:: What is expected ::
Retype the listing below exactly, pictures removed.

:: Collected material ::
################
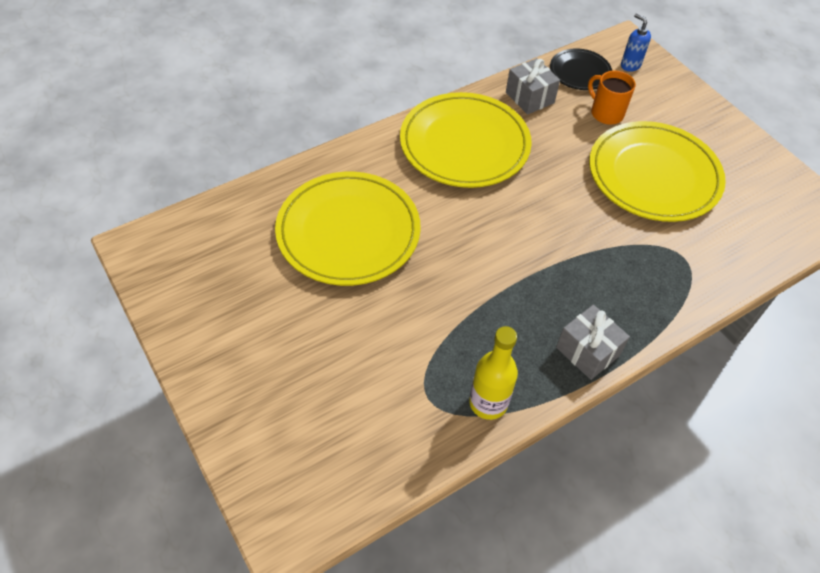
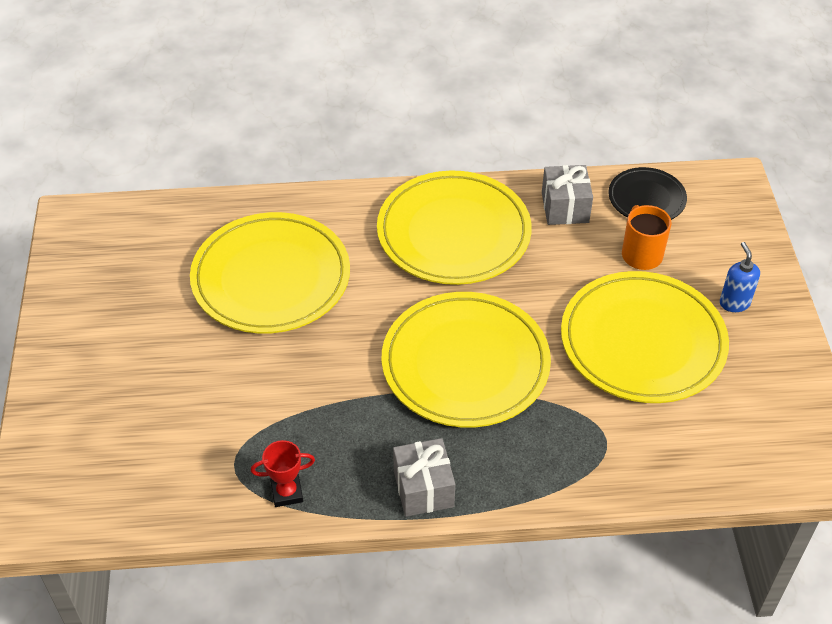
camera: 30 degrees right, 5 degrees down
(488, 403) = (287, 493): yellow bottle -> red trophy
(546, 241) = (465, 364): none -> yellow plate
(630, 65) = (715, 210): blue soap dispenser -> blue soap dispenser (734, 303)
################
:: The completed task ::
camera: 30 degrees right, 5 degrees down
(488, 403) = (287, 493): yellow bottle -> red trophy
(546, 241) = (465, 364): none -> yellow plate
(630, 65) = (715, 210): blue soap dispenser -> blue soap dispenser (734, 303)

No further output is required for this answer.